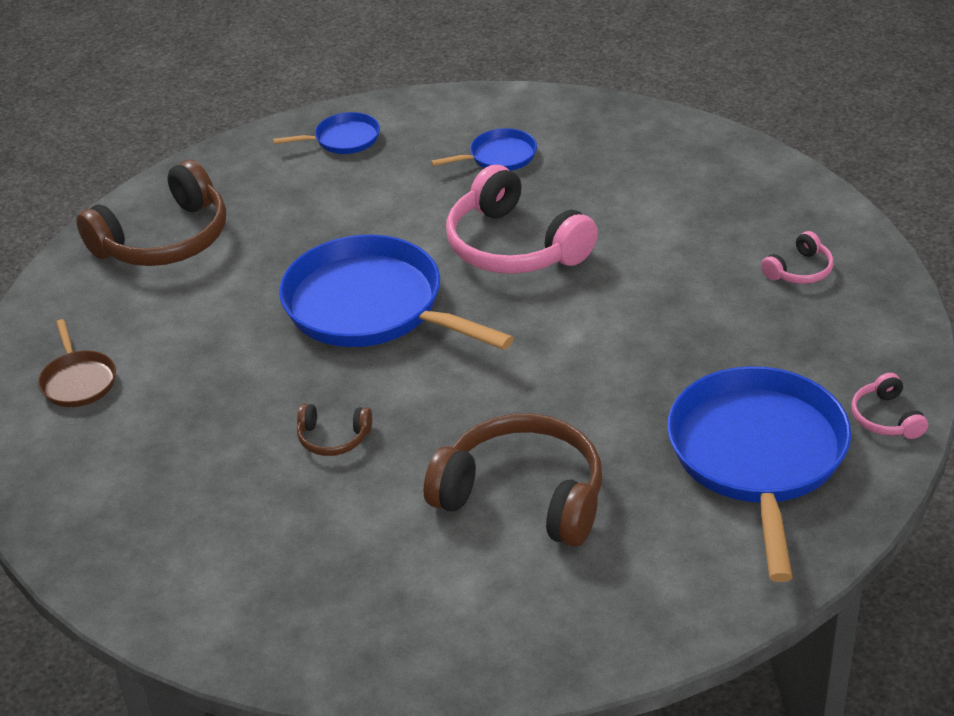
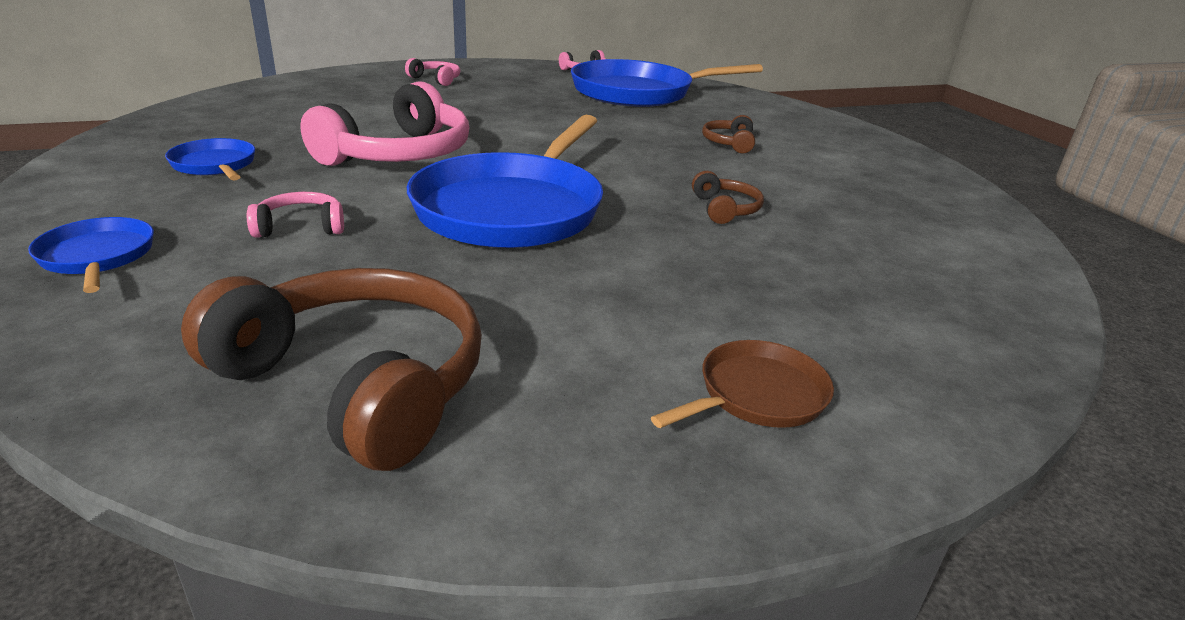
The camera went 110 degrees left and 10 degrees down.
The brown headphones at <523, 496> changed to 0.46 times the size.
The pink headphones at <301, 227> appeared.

━━━━━━━━━━━━━━━━━━━━

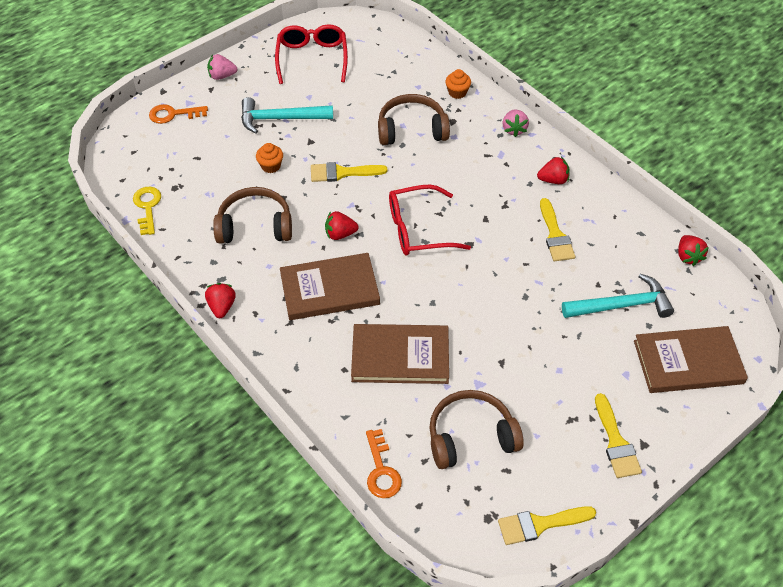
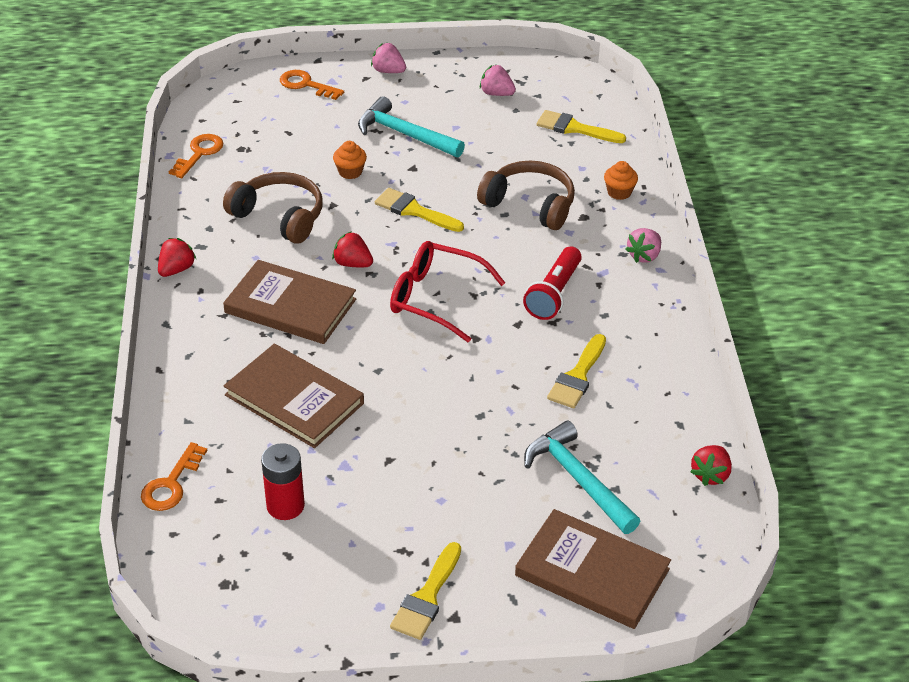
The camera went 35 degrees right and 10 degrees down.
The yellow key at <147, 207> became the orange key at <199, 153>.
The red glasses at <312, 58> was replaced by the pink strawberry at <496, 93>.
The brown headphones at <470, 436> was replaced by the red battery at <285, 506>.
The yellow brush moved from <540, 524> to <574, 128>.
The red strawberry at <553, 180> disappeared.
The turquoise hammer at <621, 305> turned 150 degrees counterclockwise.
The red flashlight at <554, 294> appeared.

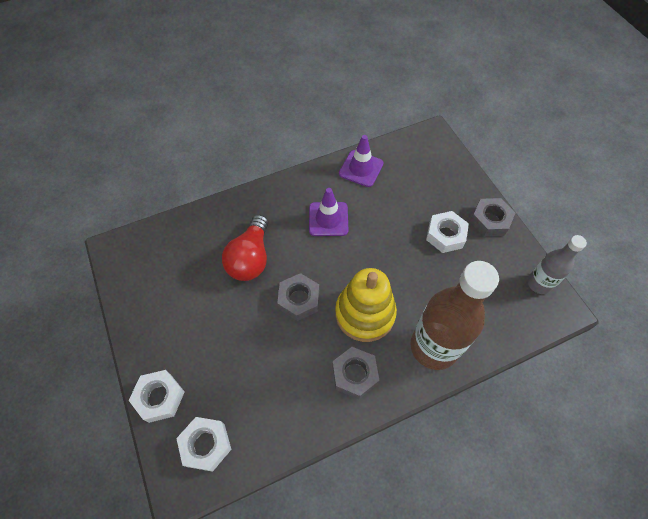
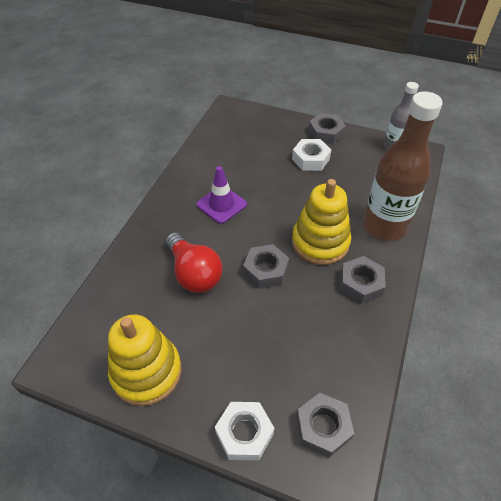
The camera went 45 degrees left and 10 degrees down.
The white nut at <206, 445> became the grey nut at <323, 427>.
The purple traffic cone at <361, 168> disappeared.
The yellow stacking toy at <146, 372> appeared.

━━━━━━━━━━━━━━━━━━━━

Go to the line in the material above that contains "The brown headphones at <523, 496>" and copy exactly from there through the line that contains "The pink headphones at <301, 227> appeared.", stopping after it.

• SOLUTION TO THIS EXERCISE:
The brown headphones at <523, 496> changed to 0.46 times the size.
The pink headphones at <301, 227> appeared.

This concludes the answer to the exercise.